### The data

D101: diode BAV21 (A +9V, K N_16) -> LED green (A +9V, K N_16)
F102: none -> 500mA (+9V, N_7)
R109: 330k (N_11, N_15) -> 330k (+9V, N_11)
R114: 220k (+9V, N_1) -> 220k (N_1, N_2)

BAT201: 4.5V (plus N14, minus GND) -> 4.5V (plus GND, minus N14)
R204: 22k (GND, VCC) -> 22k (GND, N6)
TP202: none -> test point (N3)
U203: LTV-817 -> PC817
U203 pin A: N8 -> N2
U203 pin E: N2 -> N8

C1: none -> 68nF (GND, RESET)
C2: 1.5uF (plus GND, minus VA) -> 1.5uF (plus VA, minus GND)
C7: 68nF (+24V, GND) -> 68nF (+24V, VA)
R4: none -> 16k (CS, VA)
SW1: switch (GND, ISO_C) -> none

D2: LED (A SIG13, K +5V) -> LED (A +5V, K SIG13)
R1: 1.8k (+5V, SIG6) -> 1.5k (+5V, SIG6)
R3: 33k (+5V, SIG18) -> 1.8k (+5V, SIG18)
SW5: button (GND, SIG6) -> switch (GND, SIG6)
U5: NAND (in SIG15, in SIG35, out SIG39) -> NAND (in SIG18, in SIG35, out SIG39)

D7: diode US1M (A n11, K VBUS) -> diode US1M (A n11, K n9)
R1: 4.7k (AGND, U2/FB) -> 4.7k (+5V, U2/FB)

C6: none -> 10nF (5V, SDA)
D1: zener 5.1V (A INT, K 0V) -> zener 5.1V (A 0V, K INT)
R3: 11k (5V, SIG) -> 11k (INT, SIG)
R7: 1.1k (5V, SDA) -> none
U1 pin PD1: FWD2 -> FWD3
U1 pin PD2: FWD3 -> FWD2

######

No line before the one containing "R1: 4.7k (AGND, U2/FB) -> 4.7k (+5V, U2/FB)" belongs in the answer; give again exactly that line and all lines after it through the end of the data.

▸ **Reply**
R1: 4.7k (AGND, U2/FB) -> 4.7k (+5V, U2/FB)

C6: none -> 10nF (5V, SDA)
D1: zener 5.1V (A INT, K 0V) -> zener 5.1V (A 0V, K INT)
R3: 11k (5V, SIG) -> 11k (INT, SIG)
R7: 1.1k (5V, SDA) -> none
U1 pin PD1: FWD2 -> FWD3
U1 pin PD2: FWD3 -> FWD2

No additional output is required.